● **What is expected**: In the entries below, find the line with "none -> brown brick J5 level 1" and print exactly every line from there up to and including the line with "none -> green brick F3:G4 level 1", with no other lines.
[Data records Boundary: Start]
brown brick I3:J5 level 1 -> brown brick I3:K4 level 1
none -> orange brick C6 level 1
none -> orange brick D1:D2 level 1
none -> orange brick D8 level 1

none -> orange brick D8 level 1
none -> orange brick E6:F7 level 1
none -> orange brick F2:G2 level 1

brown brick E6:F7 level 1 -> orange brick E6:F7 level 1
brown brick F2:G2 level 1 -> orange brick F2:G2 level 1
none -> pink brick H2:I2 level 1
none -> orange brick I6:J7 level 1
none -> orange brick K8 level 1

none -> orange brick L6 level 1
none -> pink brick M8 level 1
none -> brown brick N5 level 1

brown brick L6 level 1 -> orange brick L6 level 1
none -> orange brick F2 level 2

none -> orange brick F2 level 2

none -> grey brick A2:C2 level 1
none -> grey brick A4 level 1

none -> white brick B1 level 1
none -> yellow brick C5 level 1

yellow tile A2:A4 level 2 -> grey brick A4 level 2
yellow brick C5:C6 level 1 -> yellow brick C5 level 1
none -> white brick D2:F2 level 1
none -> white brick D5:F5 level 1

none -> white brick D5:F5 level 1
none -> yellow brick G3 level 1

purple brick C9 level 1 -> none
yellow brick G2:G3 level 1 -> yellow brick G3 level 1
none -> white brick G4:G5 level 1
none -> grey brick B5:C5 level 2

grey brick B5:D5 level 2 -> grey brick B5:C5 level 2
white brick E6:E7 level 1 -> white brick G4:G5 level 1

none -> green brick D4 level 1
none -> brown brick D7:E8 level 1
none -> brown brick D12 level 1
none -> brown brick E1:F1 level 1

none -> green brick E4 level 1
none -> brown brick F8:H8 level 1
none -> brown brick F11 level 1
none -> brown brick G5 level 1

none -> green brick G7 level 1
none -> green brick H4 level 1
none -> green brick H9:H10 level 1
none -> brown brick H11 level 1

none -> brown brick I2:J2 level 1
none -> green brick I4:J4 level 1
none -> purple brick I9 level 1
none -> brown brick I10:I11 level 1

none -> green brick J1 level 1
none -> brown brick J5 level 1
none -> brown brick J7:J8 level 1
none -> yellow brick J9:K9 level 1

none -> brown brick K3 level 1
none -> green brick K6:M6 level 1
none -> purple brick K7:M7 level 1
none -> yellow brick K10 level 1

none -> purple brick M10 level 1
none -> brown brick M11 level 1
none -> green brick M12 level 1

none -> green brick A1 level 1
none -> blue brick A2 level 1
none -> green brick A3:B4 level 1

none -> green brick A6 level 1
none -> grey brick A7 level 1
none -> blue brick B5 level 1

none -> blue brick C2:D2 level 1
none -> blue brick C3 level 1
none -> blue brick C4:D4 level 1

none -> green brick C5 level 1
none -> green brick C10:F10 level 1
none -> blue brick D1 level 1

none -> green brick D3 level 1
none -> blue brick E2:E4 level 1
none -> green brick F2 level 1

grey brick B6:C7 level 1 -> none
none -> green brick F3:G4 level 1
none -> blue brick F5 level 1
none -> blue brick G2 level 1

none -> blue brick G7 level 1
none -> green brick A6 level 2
[Data records Boundary: End]
● **Solution for this task**:
none -> brown brick J5 level 1
none -> brown brick J7:J8 level 1
none -> yellow brick J9:K9 level 1

none -> brown brick K3 level 1
none -> green brick K6:M6 level 1
none -> purple brick K7:M7 level 1
none -> yellow brick K10 level 1

none -> purple brick M10 level 1
none -> brown brick M11 level 1
none -> green brick M12 level 1

none -> green brick A1 level 1
none -> blue brick A2 level 1
none -> green brick A3:B4 level 1

none -> green brick A6 level 1
none -> grey brick A7 level 1
none -> blue brick B5 level 1

none -> blue brick C2:D2 level 1
none -> blue brick C3 level 1
none -> blue brick C4:D4 level 1

none -> green brick C5 level 1
none -> green brick C10:F10 level 1
none -> blue brick D1 level 1

none -> green brick D3 level 1
none -> blue brick E2:E4 level 1
none -> green brick F2 level 1

grey brick B6:C7 level 1 -> none
none -> green brick F3:G4 level 1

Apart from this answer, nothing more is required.